* [Try it] Working through the lines below, return each one that holds "PIXELS".

* [Collected data entries]
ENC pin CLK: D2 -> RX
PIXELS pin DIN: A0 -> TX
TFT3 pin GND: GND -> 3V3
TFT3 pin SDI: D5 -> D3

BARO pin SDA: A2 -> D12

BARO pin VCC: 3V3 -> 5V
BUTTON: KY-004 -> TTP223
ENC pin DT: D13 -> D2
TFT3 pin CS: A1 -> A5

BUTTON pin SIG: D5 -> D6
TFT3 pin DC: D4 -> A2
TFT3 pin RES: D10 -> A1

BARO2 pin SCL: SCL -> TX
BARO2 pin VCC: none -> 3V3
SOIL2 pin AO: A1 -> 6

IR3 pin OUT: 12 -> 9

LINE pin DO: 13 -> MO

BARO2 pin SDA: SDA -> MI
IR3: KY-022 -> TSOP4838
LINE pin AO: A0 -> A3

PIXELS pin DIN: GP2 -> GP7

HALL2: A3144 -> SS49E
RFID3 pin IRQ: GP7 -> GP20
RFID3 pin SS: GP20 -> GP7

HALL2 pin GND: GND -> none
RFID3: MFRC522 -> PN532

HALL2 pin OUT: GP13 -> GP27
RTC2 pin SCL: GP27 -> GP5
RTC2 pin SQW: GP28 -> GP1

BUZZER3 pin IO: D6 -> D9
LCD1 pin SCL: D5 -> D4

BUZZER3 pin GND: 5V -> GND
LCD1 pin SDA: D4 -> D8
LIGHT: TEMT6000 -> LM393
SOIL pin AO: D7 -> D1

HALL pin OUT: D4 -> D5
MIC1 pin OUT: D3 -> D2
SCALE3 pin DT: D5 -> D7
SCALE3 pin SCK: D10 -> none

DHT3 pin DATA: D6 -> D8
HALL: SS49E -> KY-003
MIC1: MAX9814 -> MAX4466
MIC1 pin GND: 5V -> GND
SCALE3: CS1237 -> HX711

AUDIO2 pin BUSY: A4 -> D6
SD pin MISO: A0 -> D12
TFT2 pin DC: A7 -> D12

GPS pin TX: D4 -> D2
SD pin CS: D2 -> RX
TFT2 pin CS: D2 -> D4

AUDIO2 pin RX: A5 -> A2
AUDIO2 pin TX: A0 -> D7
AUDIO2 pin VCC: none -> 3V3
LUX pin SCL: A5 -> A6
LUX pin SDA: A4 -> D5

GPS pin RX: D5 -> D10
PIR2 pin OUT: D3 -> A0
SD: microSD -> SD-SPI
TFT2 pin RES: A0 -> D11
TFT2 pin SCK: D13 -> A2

* [Problem solution]
PIXELS pin DIN: A0 -> TX
PIXELS pin DIN: GP2 -> GP7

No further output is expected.